**Work order**: Print, please, exactly the lines from the one with "U2 pin in-: n8 -> n6" through the final line of the data below, with both ends included and the pictures left out.

**Given data**:
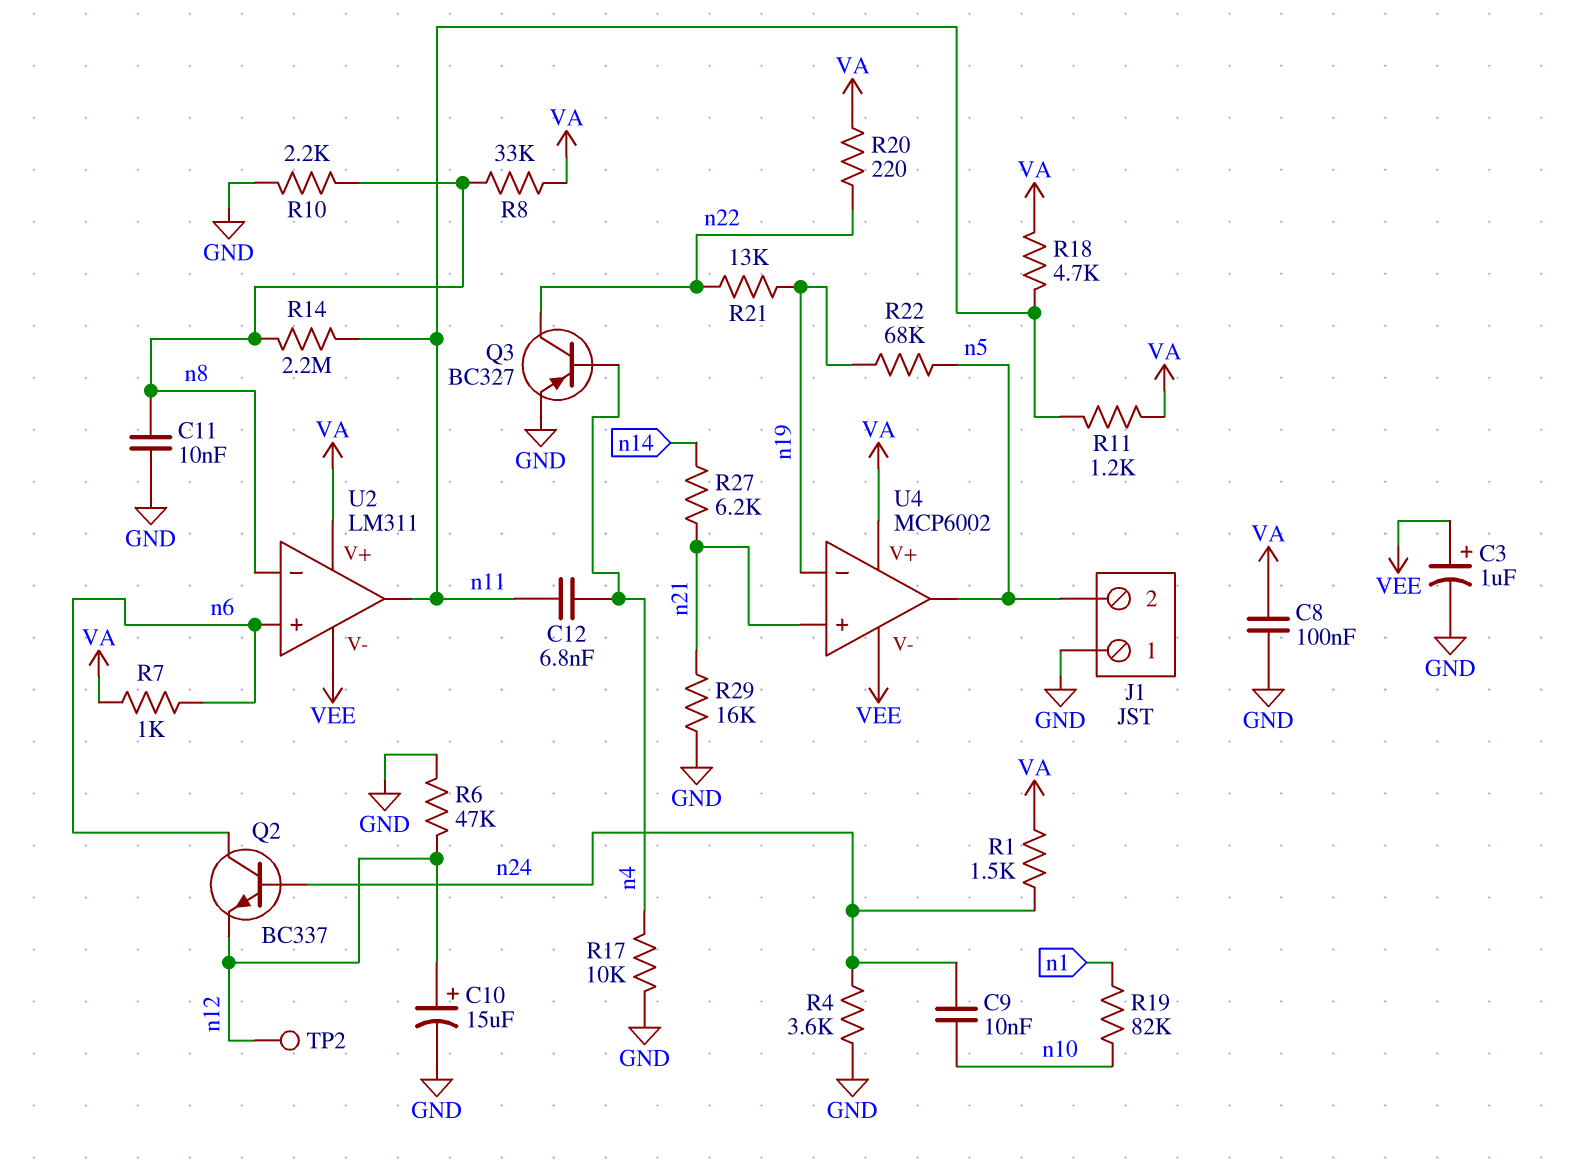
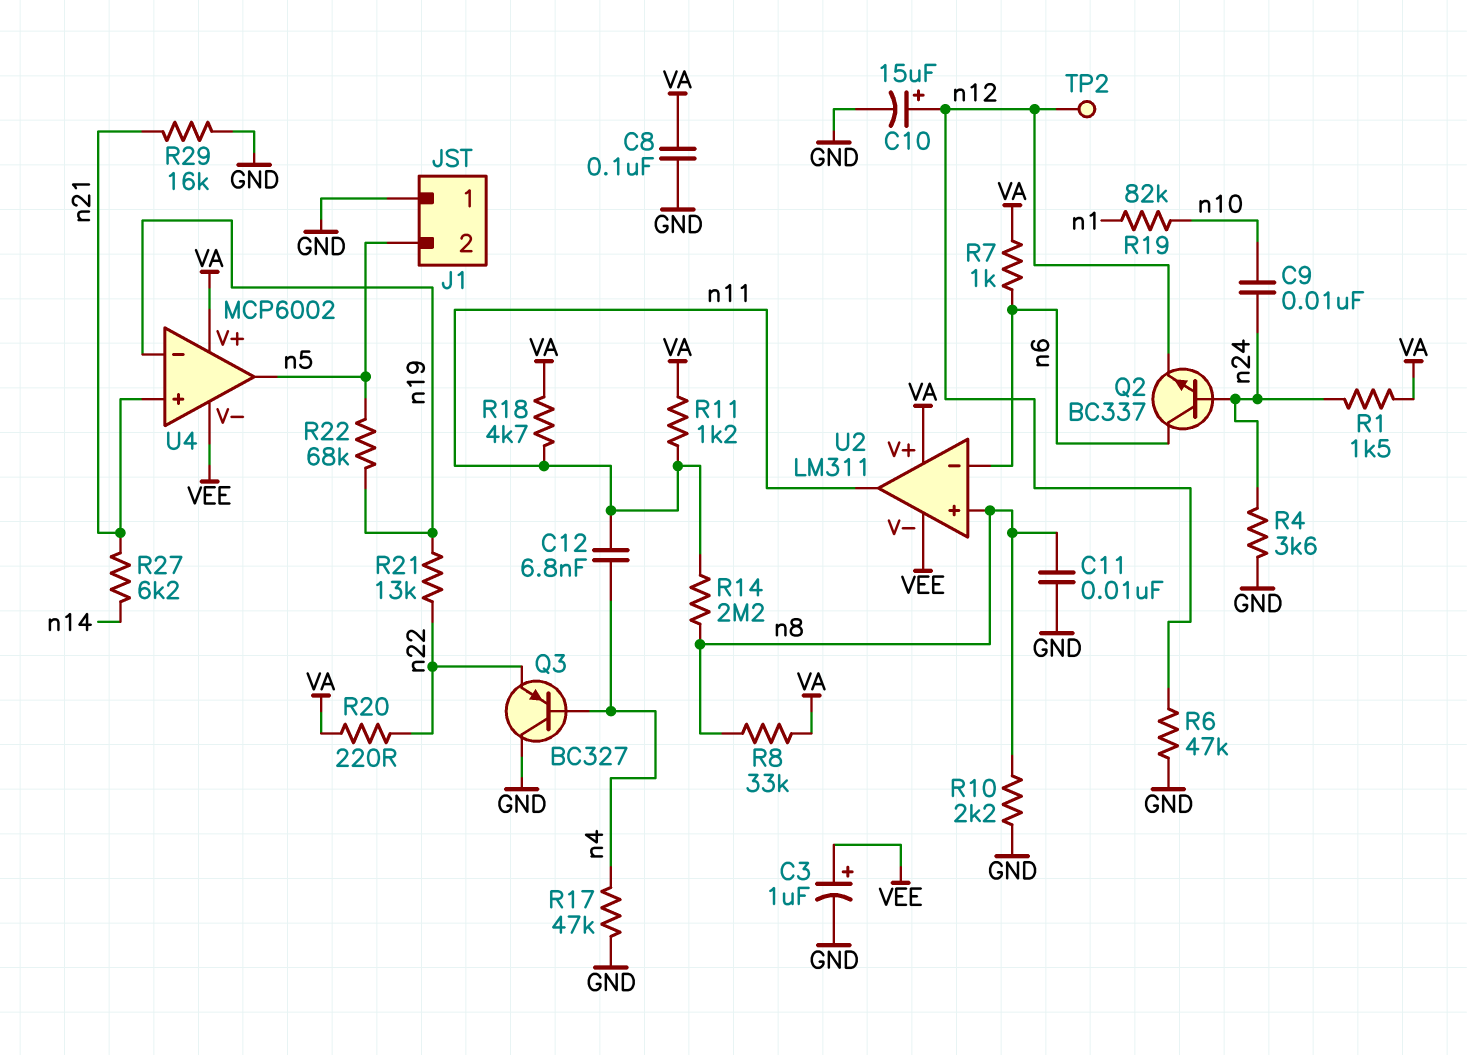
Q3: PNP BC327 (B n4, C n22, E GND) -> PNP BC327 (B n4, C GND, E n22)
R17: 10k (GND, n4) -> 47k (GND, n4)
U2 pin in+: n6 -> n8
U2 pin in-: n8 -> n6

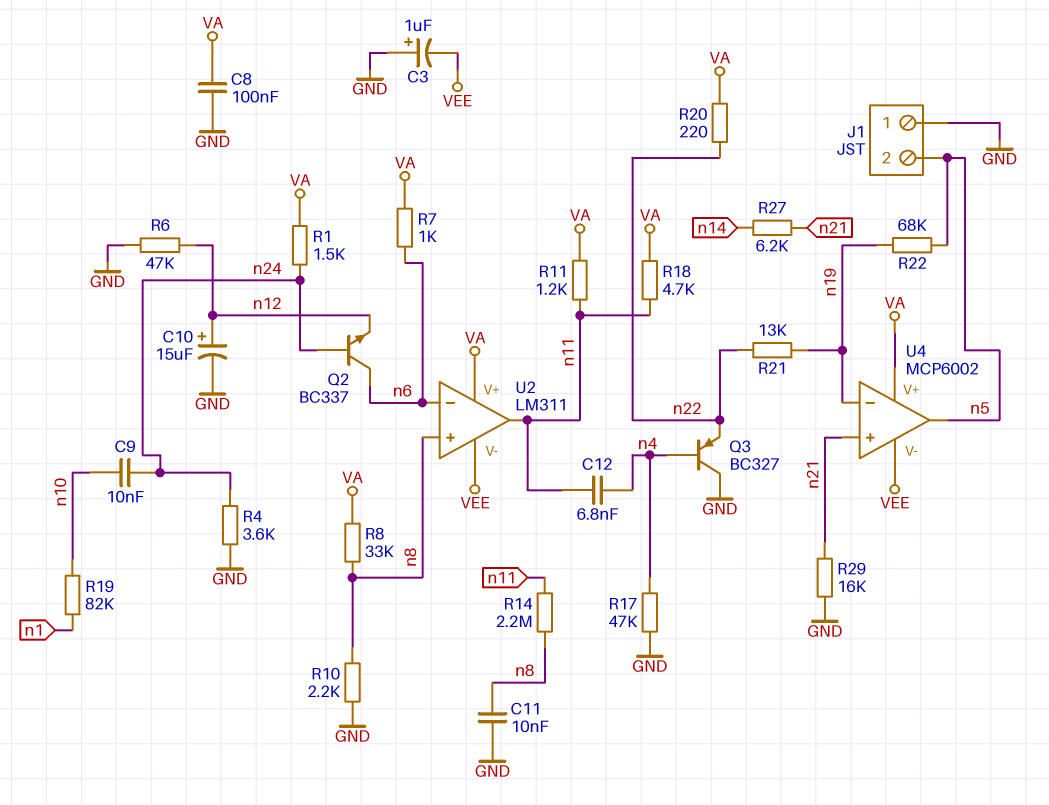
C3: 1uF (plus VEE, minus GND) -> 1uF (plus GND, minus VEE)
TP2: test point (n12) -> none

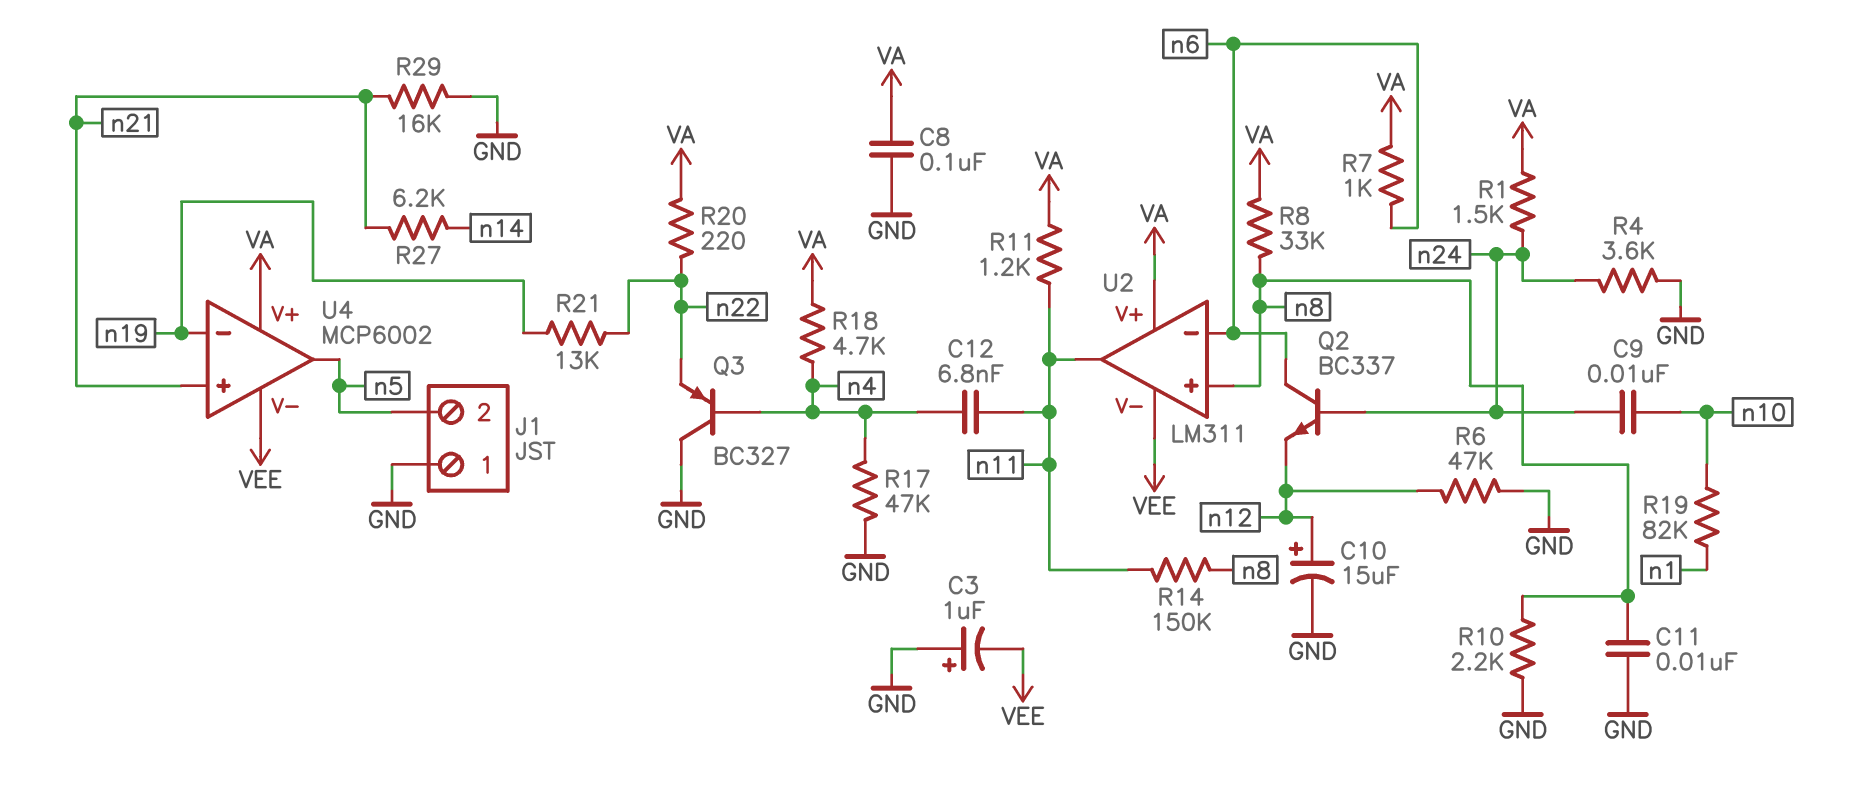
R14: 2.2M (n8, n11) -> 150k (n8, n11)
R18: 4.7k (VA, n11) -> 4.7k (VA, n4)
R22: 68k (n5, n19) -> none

**Result**:
U2 pin in-: n8 -> n6

C3: 1uF (plus VEE, minus GND) -> 1uF (plus GND, minus VEE)
TP2: test point (n12) -> none

R14: 2.2M (n8, n11) -> 150k (n8, n11)
R18: 4.7k (VA, n11) -> 4.7k (VA, n4)
R22: 68k (n5, n19) -> none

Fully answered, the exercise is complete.